• [Directions]:
The required answer is every line of the data containing the word "brown".

*** Opening Records for this task ***

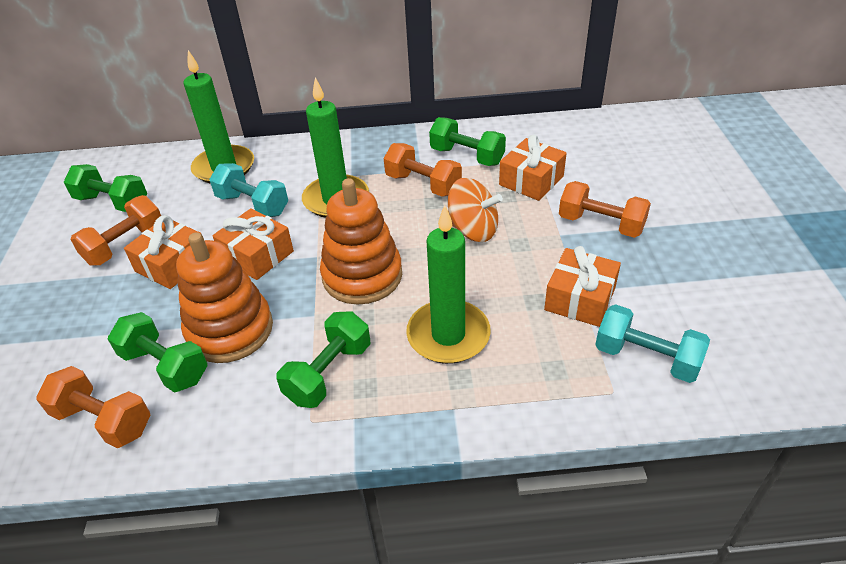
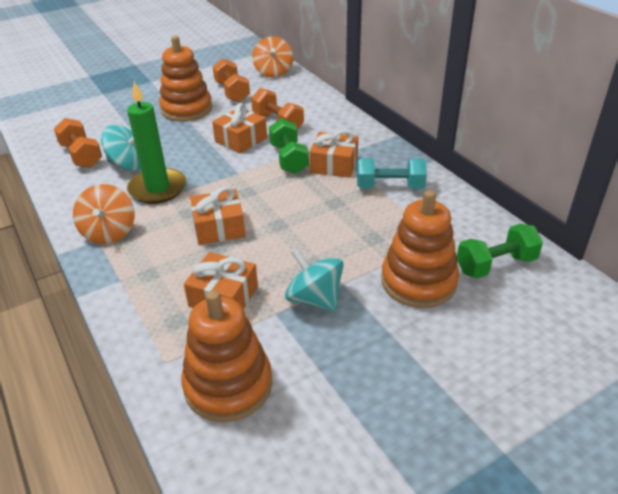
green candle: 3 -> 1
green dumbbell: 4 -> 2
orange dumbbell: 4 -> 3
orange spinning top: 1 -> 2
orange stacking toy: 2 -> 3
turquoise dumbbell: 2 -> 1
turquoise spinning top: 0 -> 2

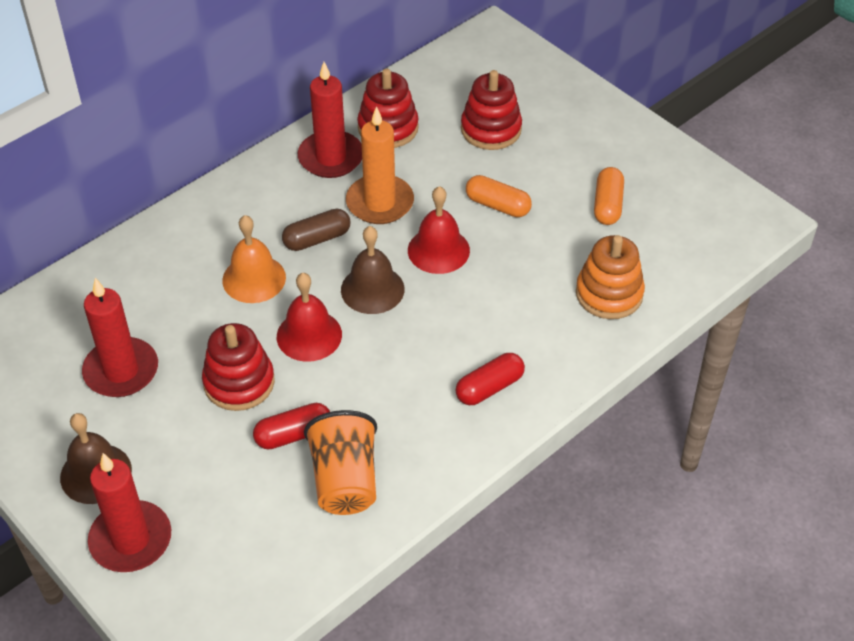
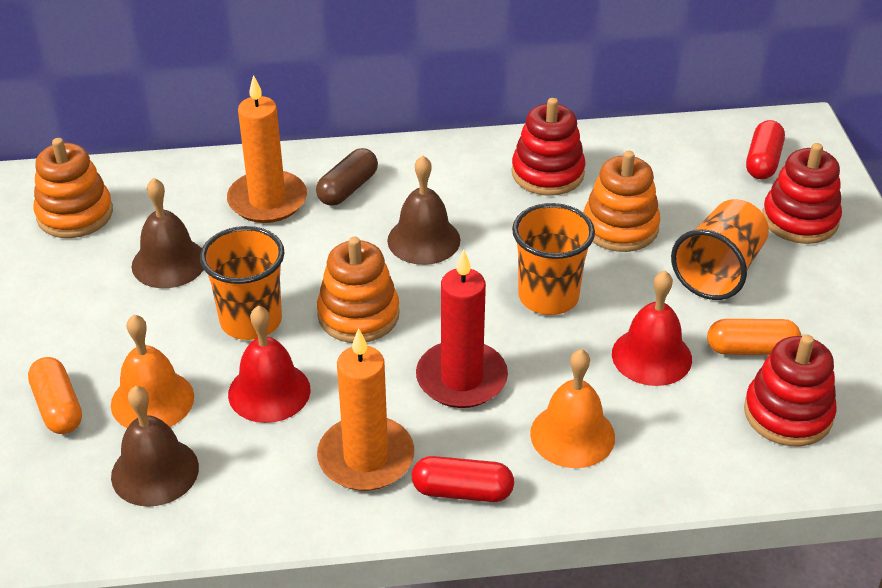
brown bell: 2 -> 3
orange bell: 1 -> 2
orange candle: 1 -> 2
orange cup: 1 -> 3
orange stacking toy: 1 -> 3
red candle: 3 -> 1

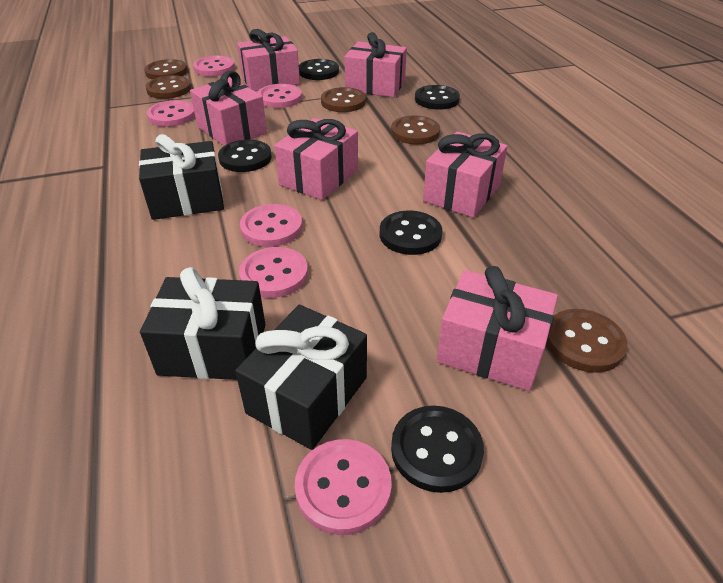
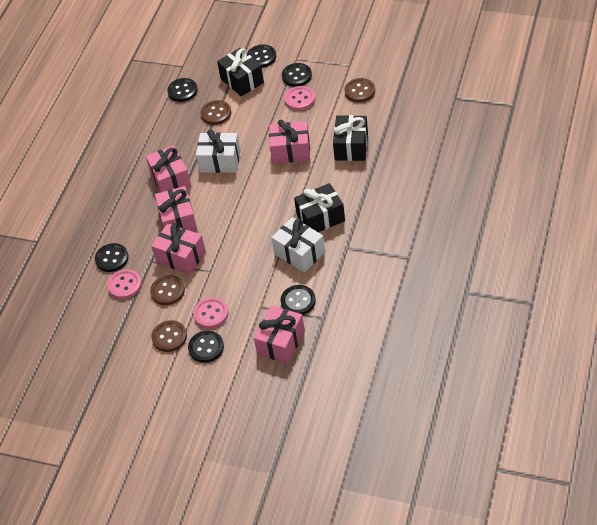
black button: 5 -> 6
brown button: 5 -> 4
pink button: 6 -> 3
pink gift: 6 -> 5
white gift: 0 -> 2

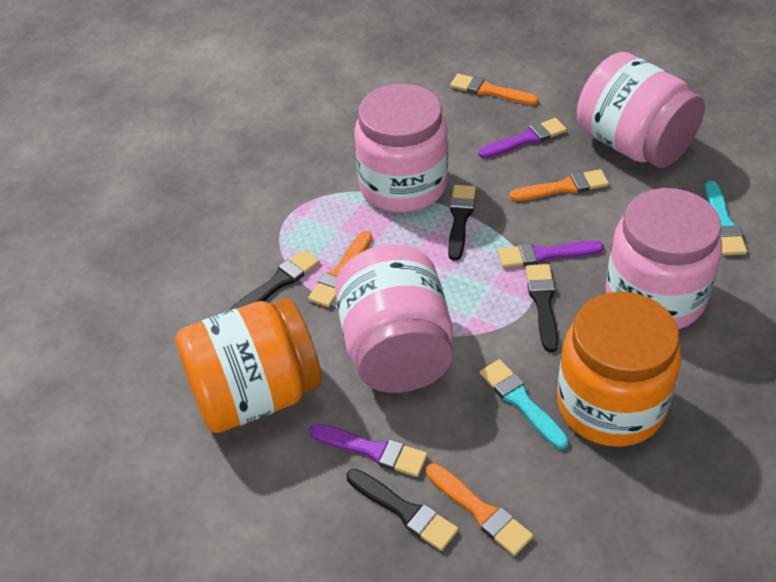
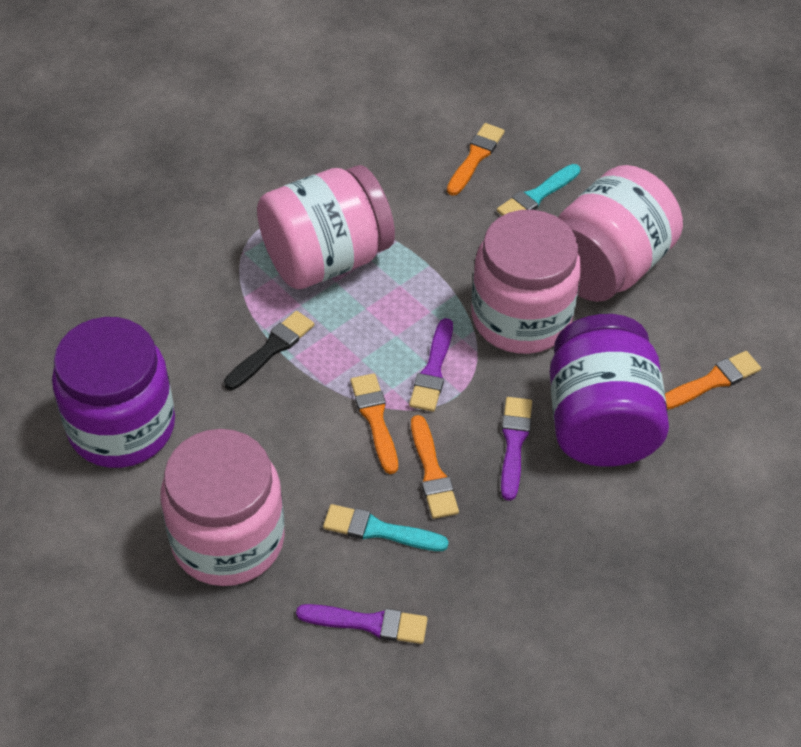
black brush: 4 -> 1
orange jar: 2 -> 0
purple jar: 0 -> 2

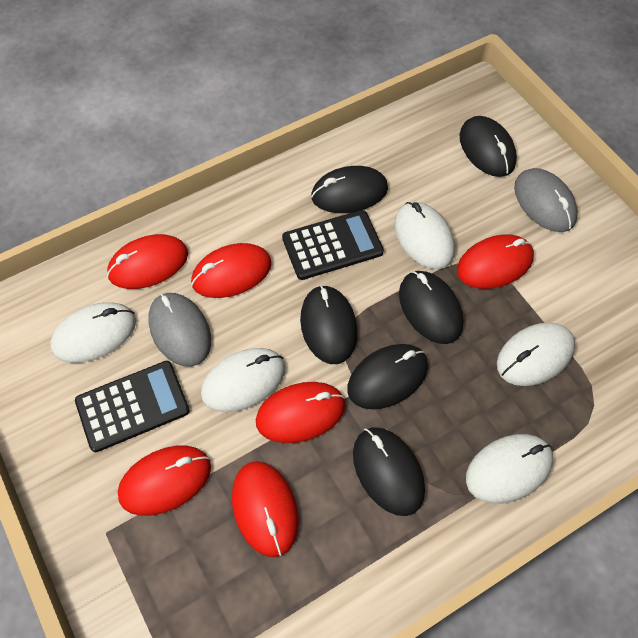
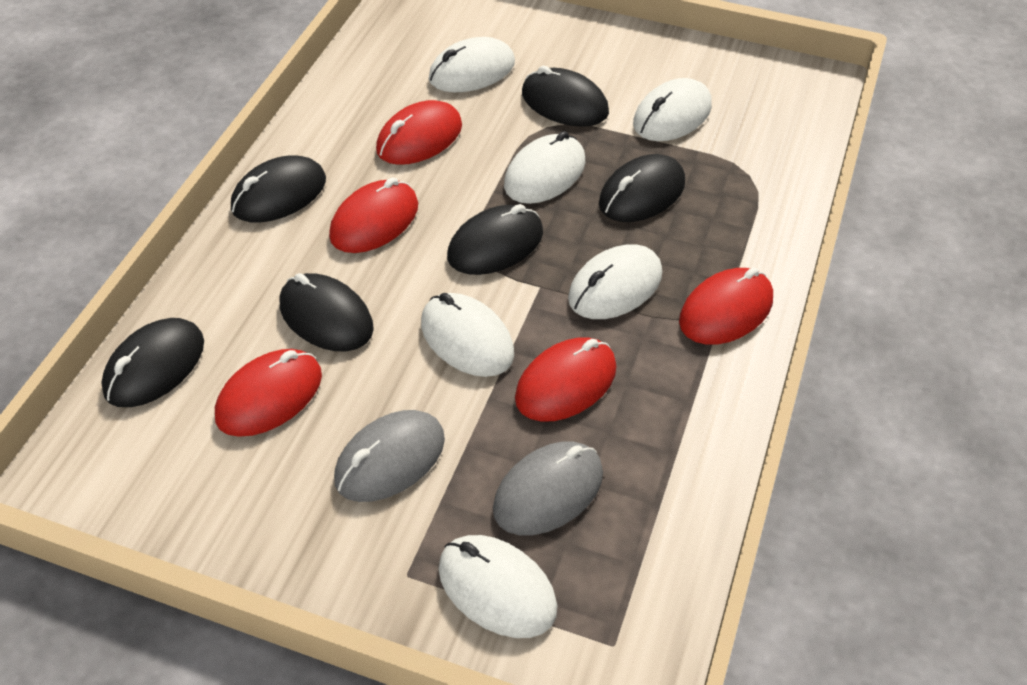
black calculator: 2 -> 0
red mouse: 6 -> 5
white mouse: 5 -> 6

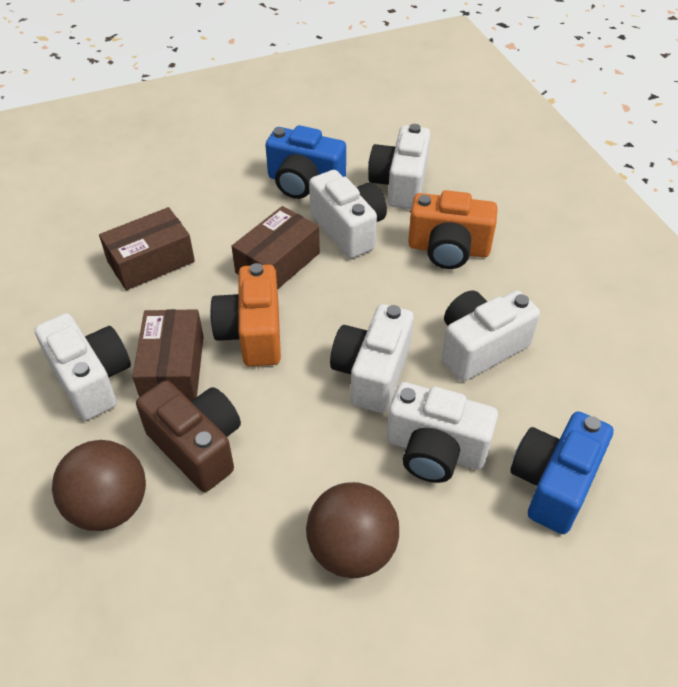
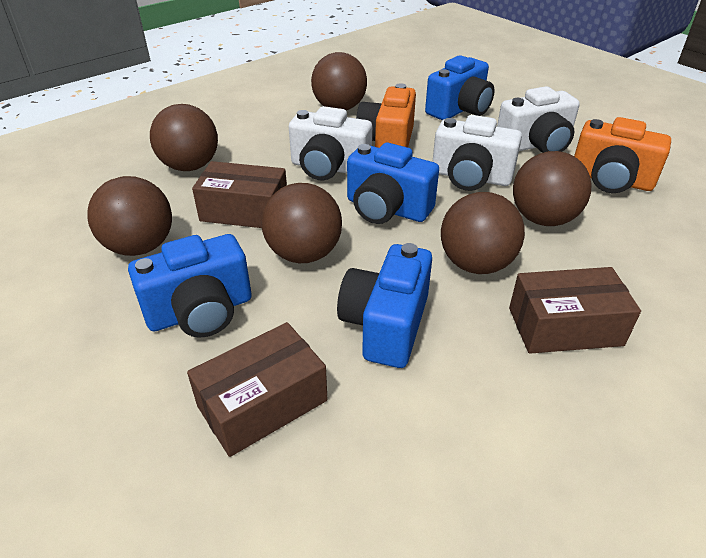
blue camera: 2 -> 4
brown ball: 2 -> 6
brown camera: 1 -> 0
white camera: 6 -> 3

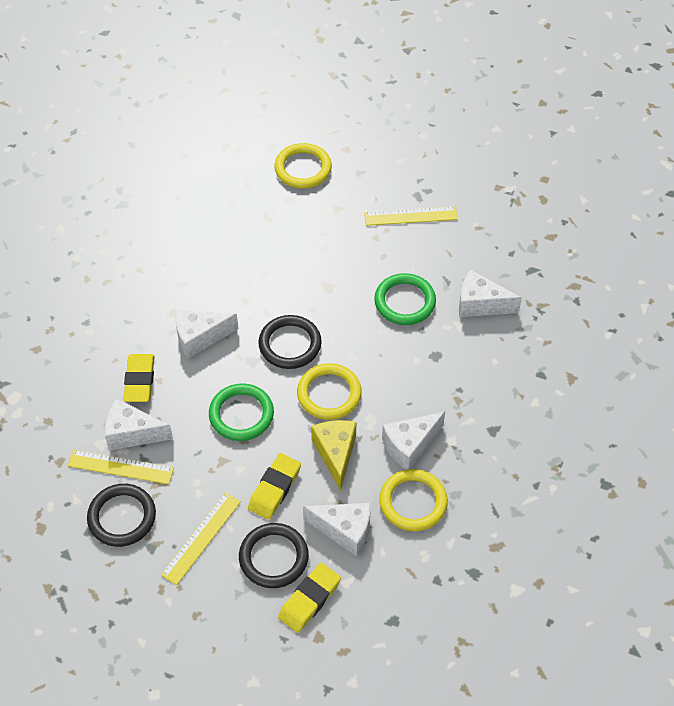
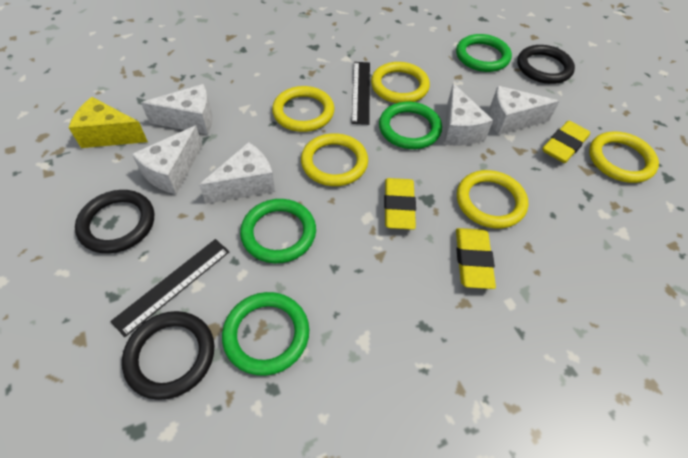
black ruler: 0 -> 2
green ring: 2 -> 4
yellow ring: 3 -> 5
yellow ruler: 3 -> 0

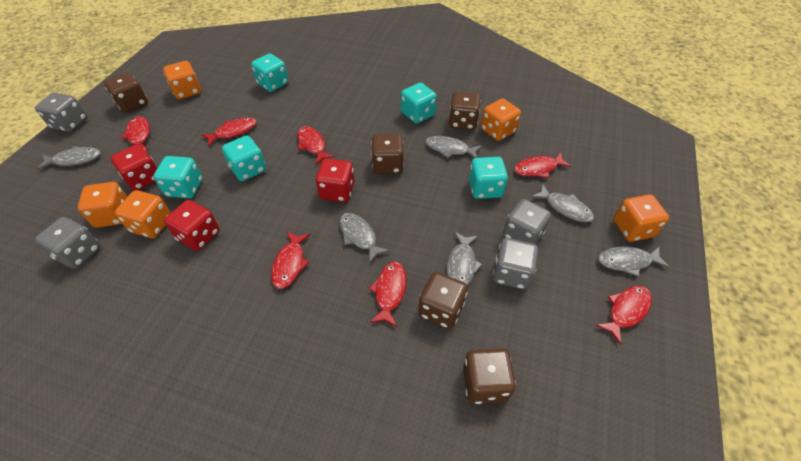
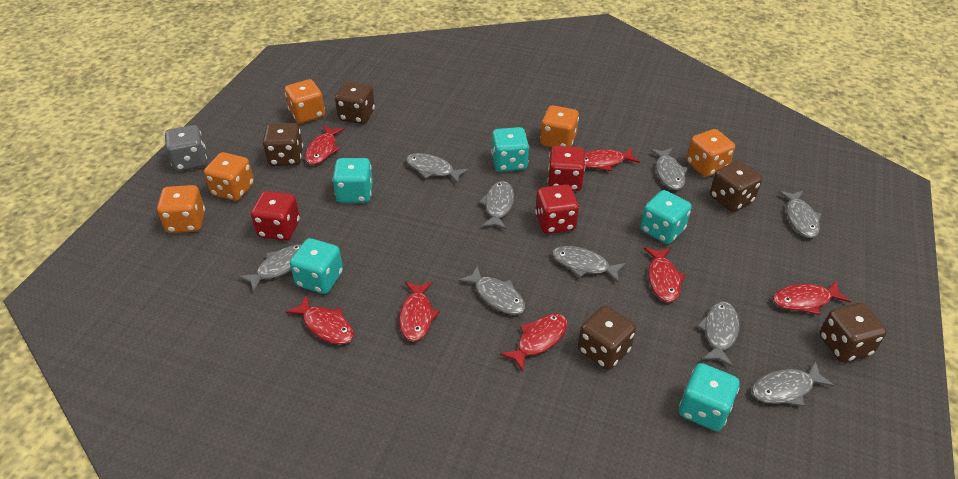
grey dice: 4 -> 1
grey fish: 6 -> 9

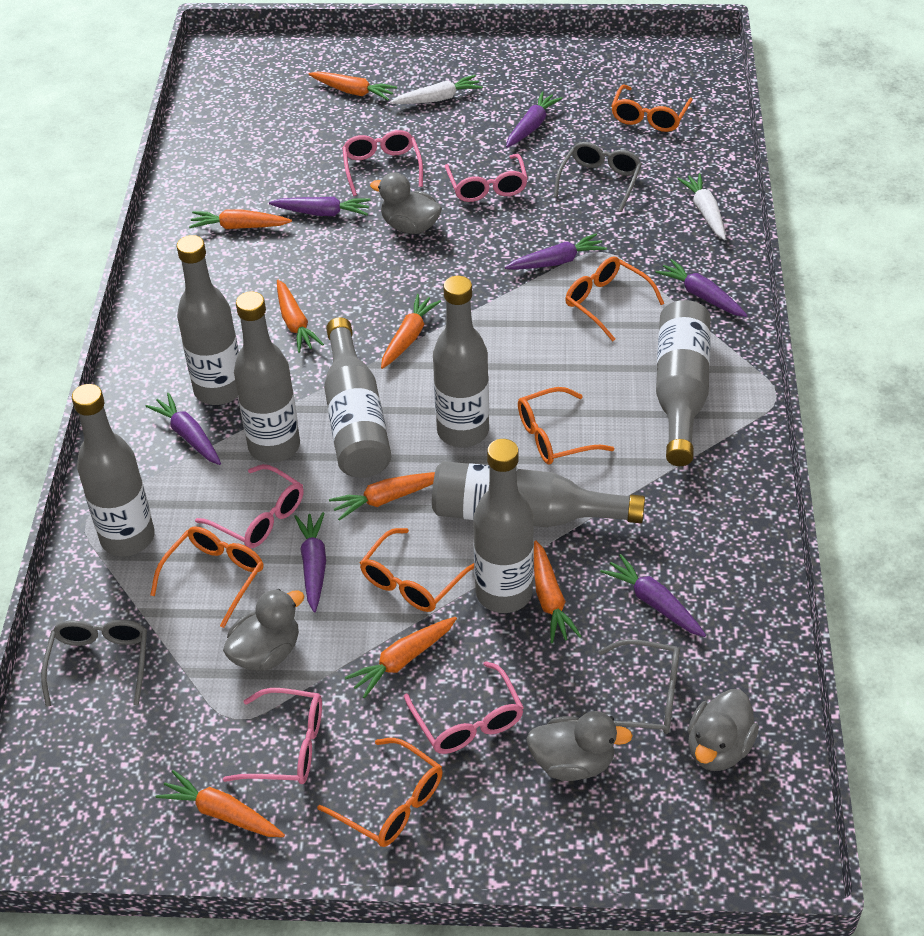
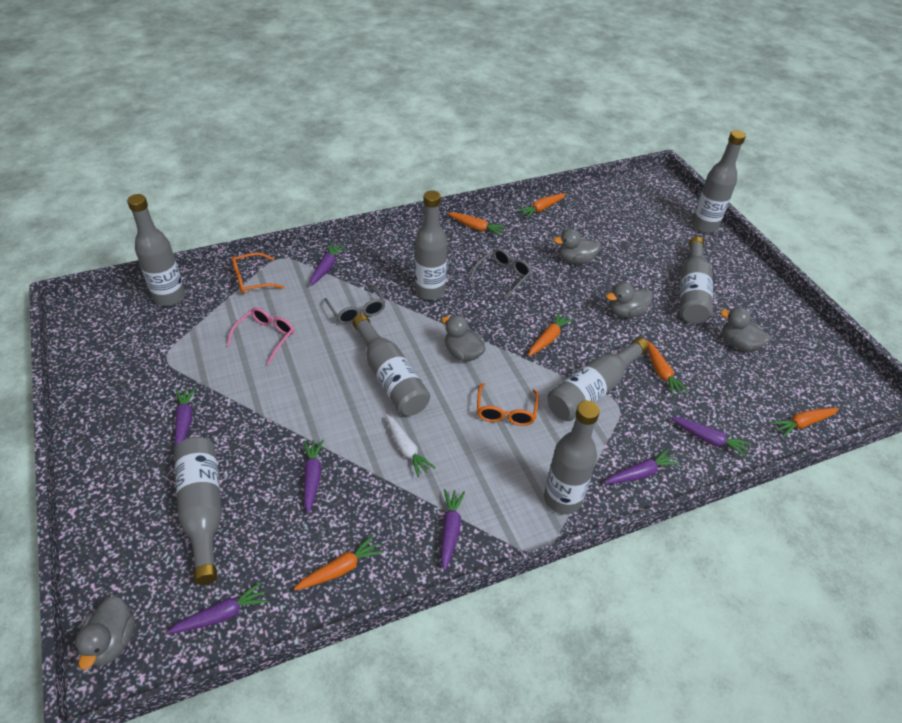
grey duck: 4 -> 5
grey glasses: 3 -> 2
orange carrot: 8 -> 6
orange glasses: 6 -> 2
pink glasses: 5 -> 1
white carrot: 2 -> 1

*** Closing Records for this task ***

• [Expected answer]:
brown bell: 2 -> 3
brown button: 5 -> 4
brown ball: 2 -> 6
brown camera: 1 -> 0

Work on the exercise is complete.